Given records: Begin
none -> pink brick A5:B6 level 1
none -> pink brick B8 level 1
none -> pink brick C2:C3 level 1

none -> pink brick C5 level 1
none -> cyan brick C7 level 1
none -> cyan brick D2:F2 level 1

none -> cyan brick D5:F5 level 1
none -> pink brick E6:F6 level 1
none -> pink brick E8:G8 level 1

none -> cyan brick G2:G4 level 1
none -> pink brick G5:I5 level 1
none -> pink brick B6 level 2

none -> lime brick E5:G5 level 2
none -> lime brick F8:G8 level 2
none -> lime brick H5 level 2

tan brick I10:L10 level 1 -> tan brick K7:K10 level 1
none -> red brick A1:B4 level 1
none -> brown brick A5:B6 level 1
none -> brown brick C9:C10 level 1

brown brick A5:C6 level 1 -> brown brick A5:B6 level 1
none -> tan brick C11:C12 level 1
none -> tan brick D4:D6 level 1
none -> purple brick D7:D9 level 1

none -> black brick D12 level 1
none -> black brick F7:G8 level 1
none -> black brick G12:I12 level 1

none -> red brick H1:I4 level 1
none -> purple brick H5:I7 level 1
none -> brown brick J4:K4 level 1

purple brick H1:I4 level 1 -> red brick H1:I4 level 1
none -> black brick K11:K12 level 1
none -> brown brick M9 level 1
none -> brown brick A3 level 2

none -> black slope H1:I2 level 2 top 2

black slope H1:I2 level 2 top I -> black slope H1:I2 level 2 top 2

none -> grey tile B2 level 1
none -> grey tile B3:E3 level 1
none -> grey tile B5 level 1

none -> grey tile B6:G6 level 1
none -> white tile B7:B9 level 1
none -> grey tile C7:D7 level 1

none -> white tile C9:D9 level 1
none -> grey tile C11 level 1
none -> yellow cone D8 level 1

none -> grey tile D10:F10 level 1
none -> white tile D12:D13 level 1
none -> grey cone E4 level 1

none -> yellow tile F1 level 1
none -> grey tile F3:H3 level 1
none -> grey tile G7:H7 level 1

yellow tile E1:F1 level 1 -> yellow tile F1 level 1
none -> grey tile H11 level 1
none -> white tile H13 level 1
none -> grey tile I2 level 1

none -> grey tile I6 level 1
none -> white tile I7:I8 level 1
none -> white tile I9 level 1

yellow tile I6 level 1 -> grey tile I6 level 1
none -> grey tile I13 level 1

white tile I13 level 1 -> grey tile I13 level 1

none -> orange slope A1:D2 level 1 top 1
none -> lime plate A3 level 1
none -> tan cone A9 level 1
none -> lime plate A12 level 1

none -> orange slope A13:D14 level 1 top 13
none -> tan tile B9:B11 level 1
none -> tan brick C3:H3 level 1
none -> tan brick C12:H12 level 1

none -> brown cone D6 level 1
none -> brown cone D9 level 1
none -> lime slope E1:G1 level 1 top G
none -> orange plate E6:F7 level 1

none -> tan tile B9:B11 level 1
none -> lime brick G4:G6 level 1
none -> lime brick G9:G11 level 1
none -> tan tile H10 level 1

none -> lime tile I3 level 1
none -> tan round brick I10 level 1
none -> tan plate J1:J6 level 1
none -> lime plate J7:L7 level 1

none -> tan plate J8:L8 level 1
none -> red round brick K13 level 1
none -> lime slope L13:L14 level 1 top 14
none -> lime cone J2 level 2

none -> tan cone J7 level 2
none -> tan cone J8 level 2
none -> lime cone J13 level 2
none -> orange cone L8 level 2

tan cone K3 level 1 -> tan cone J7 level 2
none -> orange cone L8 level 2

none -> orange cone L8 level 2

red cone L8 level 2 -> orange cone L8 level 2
Given records: End
▶ _Exercise directions_: For the listing above, print only the lines starting at the line containing "none -> lime brick H5 level 2" and ending at the line containing "none -> tan brick C11:C12 level 1", exactly, both included.

▶ _Solution to the exercise_:
none -> lime brick H5 level 2

tan brick I10:L10 level 1 -> tan brick K7:K10 level 1
none -> red brick A1:B4 level 1
none -> brown brick A5:B6 level 1
none -> brown brick C9:C10 level 1

brown brick A5:C6 level 1 -> brown brick A5:B6 level 1
none -> tan brick C11:C12 level 1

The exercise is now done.